* EXERCISE REQUIREMENTS
Your copy of the data below must be exact and must leave out all pictures.

* DATA BLOCK
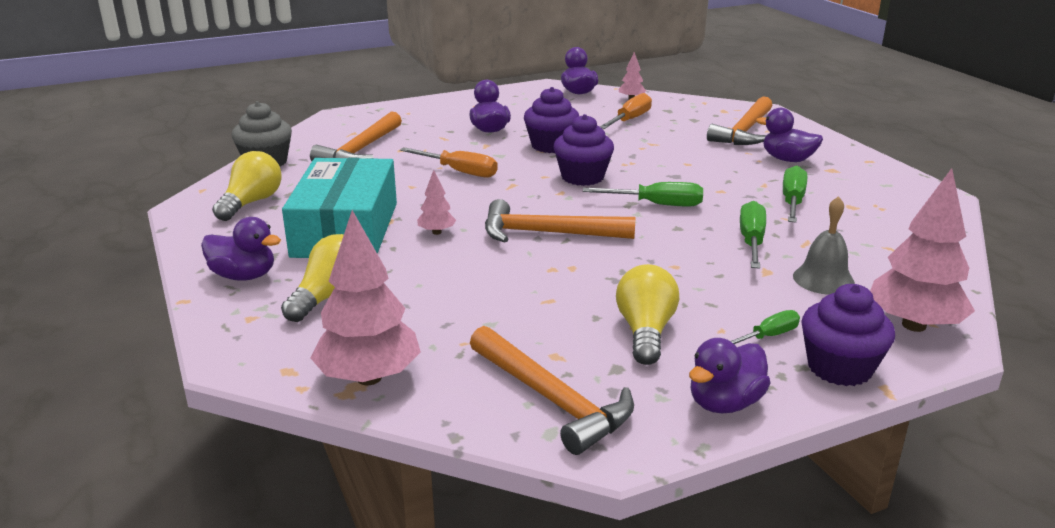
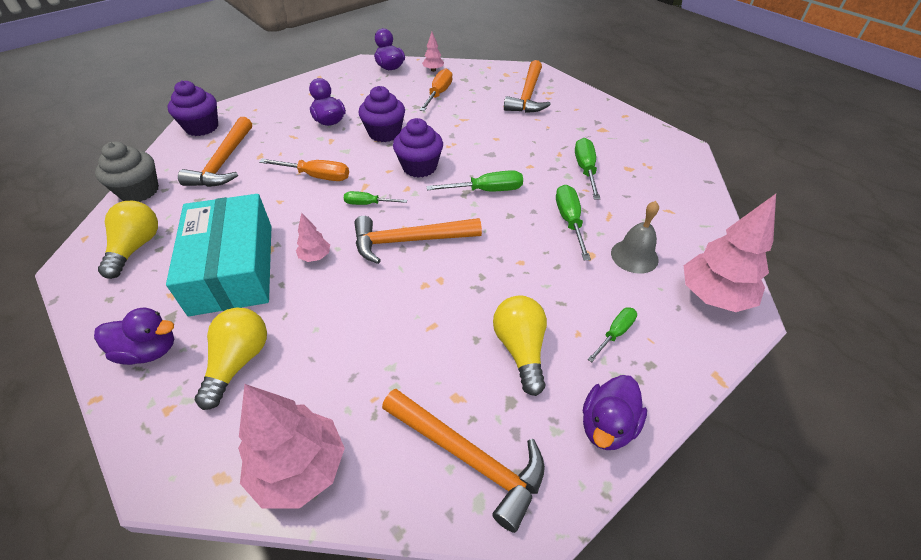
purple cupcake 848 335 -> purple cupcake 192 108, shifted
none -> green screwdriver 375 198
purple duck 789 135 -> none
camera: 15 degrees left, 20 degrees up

* FINAL ANSWER
purple cupcake 848 335 -> purple cupcake 192 108, shifted
none -> green screwdriver 375 198
purple duck 789 135 -> none
camera: 15 degrees left, 20 degrees up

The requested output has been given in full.